→ EXTRACTED ENTRIES:
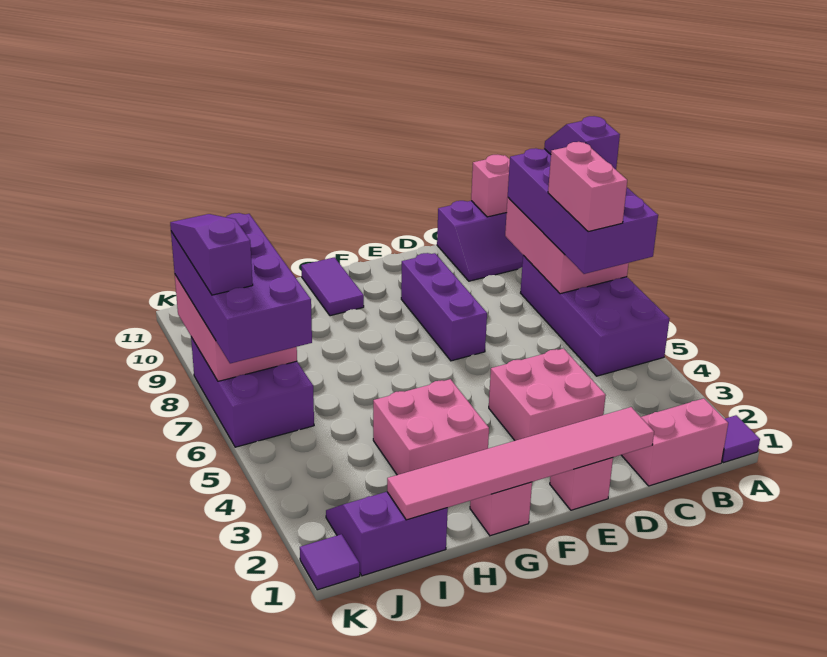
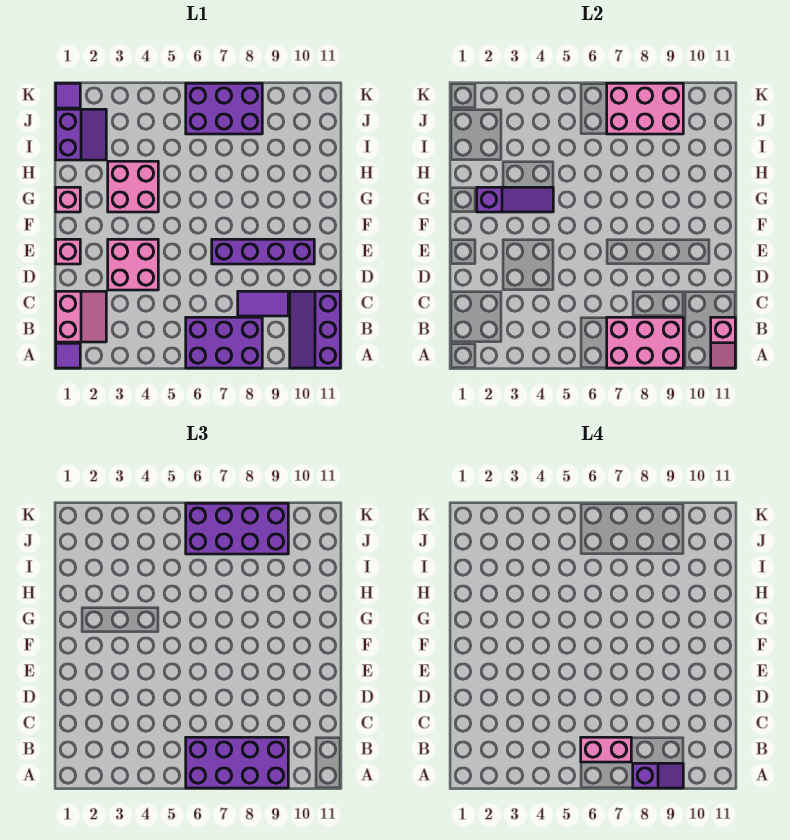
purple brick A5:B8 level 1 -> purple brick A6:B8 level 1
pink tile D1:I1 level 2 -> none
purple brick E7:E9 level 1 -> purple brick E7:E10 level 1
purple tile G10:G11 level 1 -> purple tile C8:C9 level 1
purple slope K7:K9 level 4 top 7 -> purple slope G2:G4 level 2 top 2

→ ASSIGNMENT: Set each line down exactly, beginning at the one containing "purple tile G10:G11" and ending at the last line of the material above.

→ REPLY TO THE TASK:
purple tile G10:G11 level 1 -> purple tile C8:C9 level 1
purple slope K7:K9 level 4 top 7 -> purple slope G2:G4 level 2 top 2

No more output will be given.